== Exercise ==
Retype the listing exactly, minus its pictures.

☆ ☆ ☆ ☆ ☆

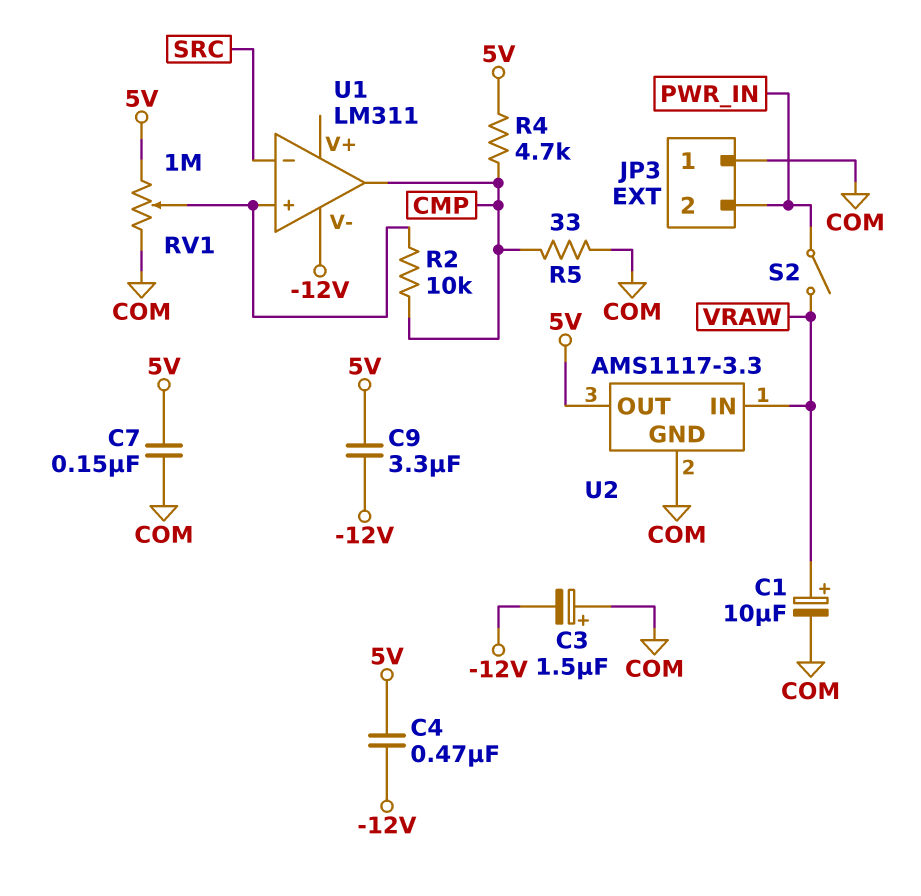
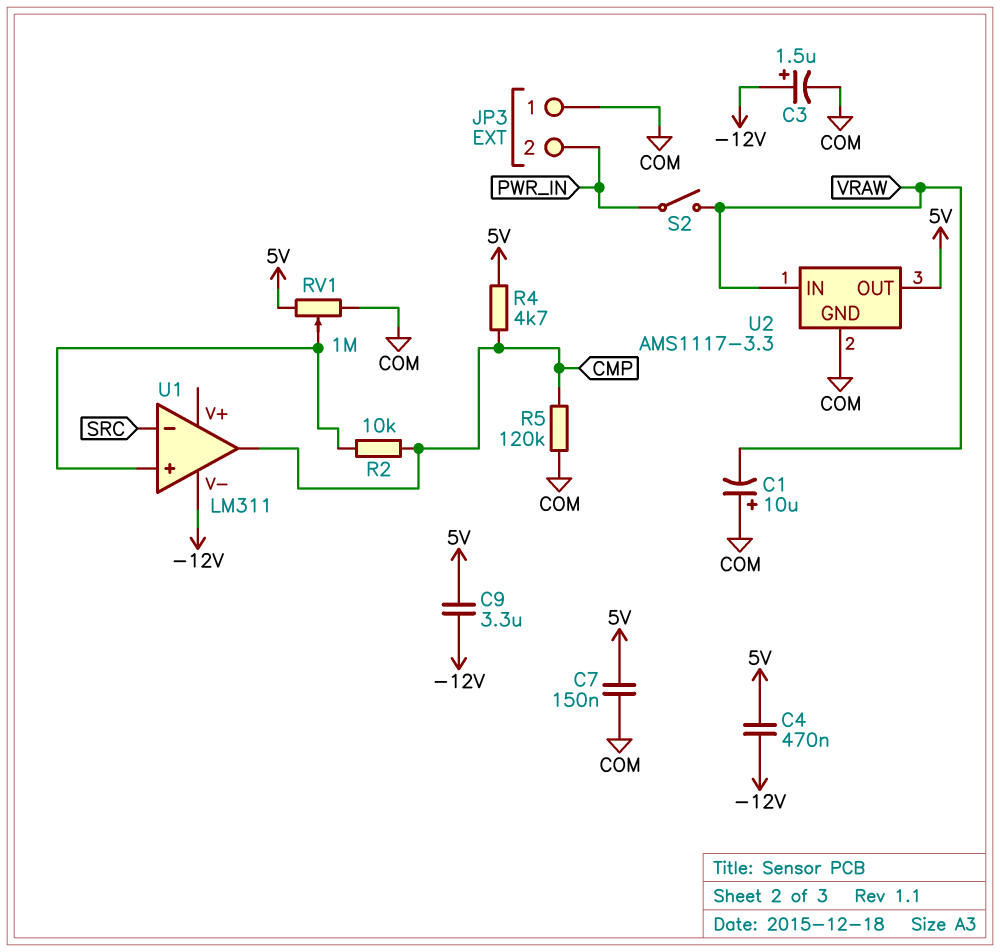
C1: 10uF (plus VRAW, minus COM) -> 10uF (plus COM, minus VRAW)
C3: 1.5uF (plus COM, minus -12V) -> 1.5uF (plus -12V, minus COM)
R5: 33 (CMP, COM) -> 120k (CMP, COM)

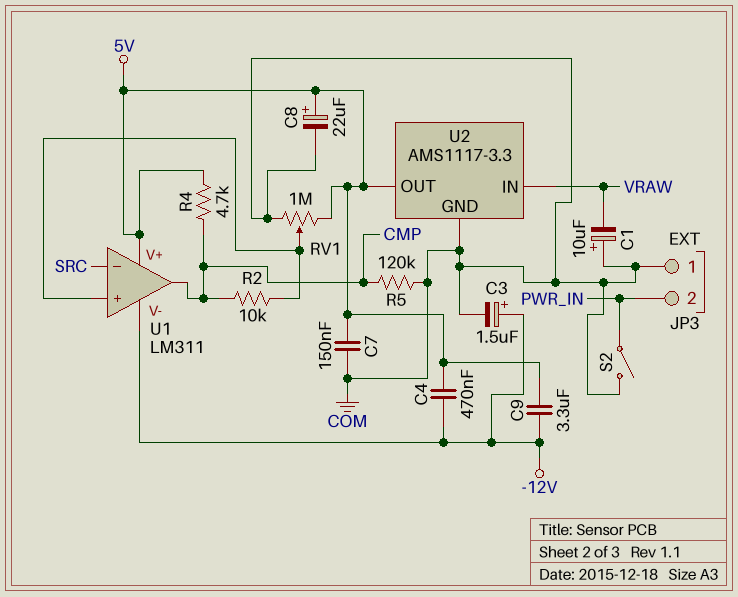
C8: none -> 22uF (plus 5V, minus COM)
S2: switch (PWR_IN, VRAW) -> switch (COM, PWR_IN)
U1 pin V+: none -> 5V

☆ ☆ ☆ ☆ ☆

== Your solution ==
C1: 10uF (plus VRAW, minus COM) -> 10uF (plus COM, minus VRAW)
C3: 1.5uF (plus COM, minus -12V) -> 1.5uF (plus -12V, minus COM)
R5: 33 (CMP, COM) -> 120k (CMP, COM)

C8: none -> 22uF (plus 5V, minus COM)
S2: switch (PWR_IN, VRAW) -> switch (COM, PWR_IN)
U1 pin V+: none -> 5V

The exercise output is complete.